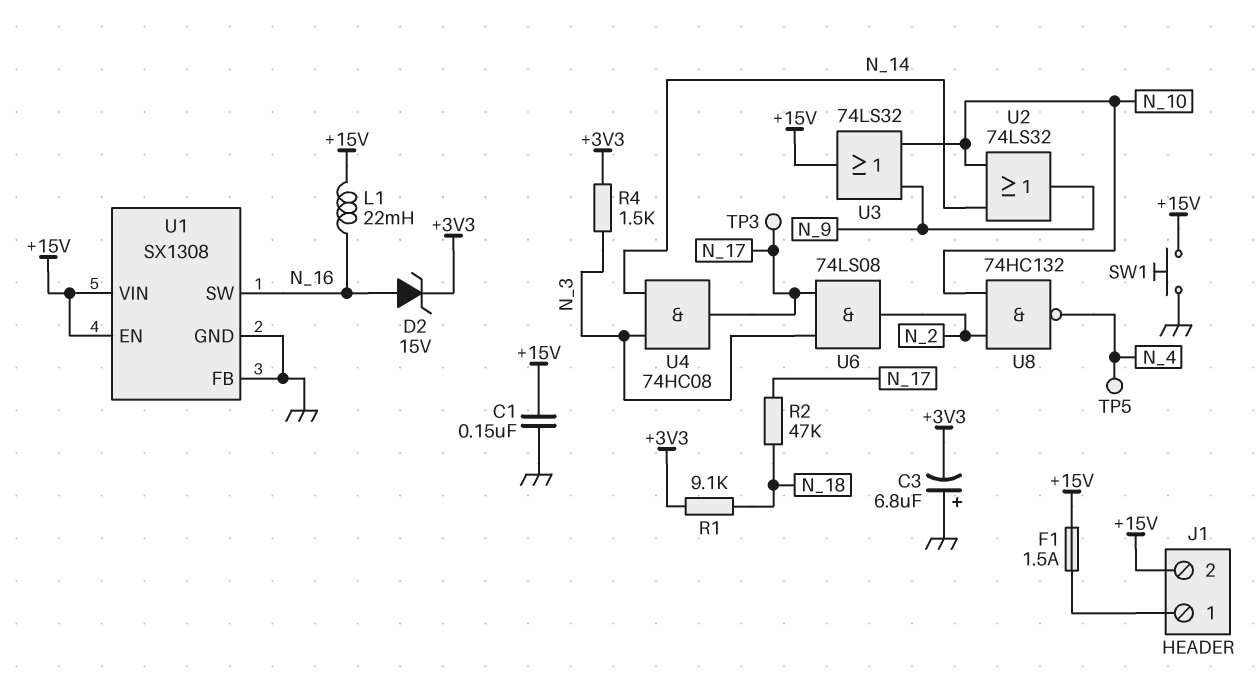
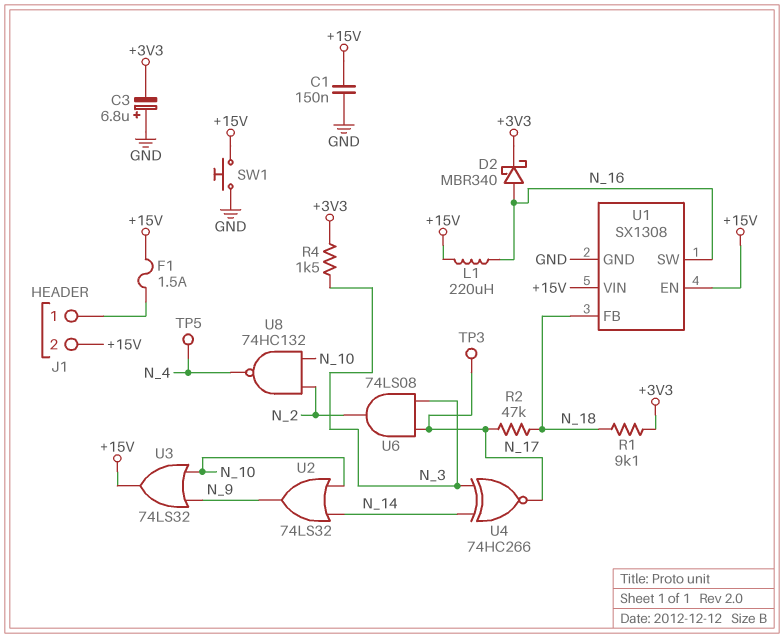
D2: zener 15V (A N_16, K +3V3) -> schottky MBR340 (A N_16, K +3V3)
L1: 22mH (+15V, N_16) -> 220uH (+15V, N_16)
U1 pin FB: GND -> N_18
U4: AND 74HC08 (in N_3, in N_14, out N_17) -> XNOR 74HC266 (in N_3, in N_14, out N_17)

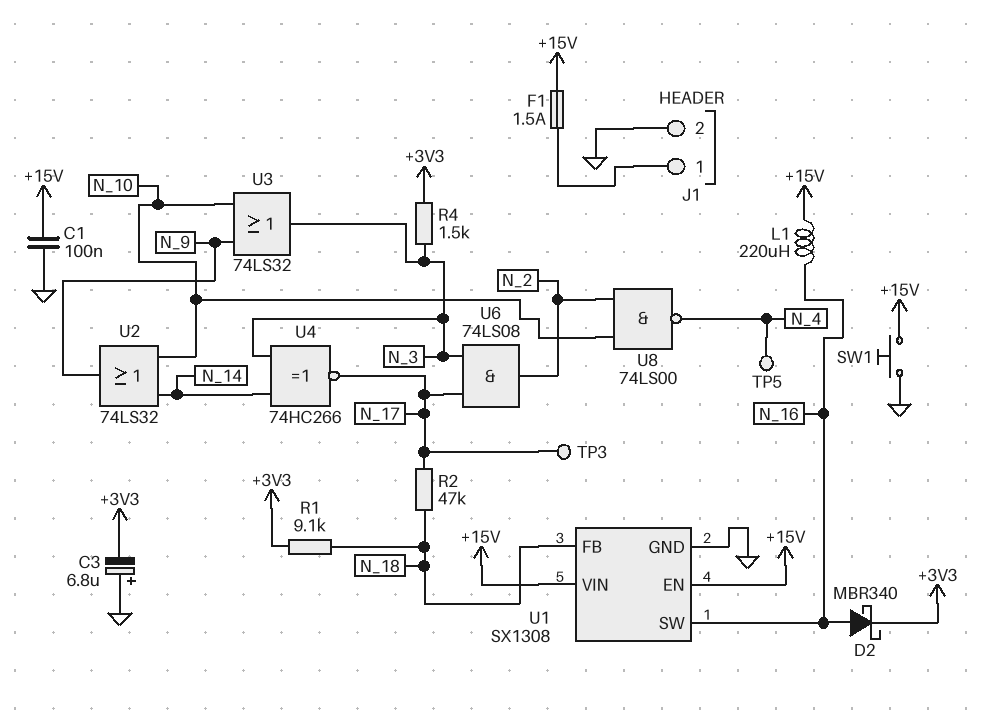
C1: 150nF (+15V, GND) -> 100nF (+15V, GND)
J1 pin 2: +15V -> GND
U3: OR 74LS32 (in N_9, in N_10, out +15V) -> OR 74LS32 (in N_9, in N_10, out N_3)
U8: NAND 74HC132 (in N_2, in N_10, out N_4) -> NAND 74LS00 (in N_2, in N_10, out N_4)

____

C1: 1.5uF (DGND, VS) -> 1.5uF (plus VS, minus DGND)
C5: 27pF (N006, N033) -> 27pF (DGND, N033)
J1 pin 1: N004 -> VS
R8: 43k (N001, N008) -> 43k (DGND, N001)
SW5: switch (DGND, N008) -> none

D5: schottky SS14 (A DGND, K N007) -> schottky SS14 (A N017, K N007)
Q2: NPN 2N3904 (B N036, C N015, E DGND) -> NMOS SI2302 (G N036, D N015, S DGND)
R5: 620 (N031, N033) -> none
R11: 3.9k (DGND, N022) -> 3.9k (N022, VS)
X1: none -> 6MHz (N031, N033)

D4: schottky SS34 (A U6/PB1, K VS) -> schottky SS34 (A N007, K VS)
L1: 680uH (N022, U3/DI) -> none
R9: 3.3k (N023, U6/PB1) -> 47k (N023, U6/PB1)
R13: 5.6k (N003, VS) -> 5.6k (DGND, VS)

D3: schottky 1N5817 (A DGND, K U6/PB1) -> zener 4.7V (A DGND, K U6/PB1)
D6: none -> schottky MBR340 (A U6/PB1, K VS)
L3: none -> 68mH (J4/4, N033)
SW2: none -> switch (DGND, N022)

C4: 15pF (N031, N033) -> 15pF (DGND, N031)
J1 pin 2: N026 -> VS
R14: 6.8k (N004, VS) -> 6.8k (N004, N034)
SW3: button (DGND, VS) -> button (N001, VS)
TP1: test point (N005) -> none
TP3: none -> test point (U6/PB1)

____

Activity: From the records above, extract the lines from the one holding "D2: zener 15V" through the one holding "U8: NAND 74HC132", word for word; omit the pictures.

Result:
D2: zener 15V (A N_16, K +3V3) -> schottky MBR340 (A N_16, K +3V3)
L1: 22mH (+15V, N_16) -> 220uH (+15V, N_16)
U1 pin FB: GND -> N_18
U4: AND 74HC08 (in N_3, in N_14, out N_17) -> XNOR 74HC266 (in N_3, in N_14, out N_17)

C1: 150nF (+15V, GND) -> 100nF (+15V, GND)
J1 pin 2: +15V -> GND
U3: OR 74LS32 (in N_9, in N_10, out +15V) -> OR 74LS32 (in N_9, in N_10, out N_3)
U8: NAND 74HC132 (in N_2, in N_10, out N_4) -> NAND 74LS00 (in N_2, in N_10, out N_4)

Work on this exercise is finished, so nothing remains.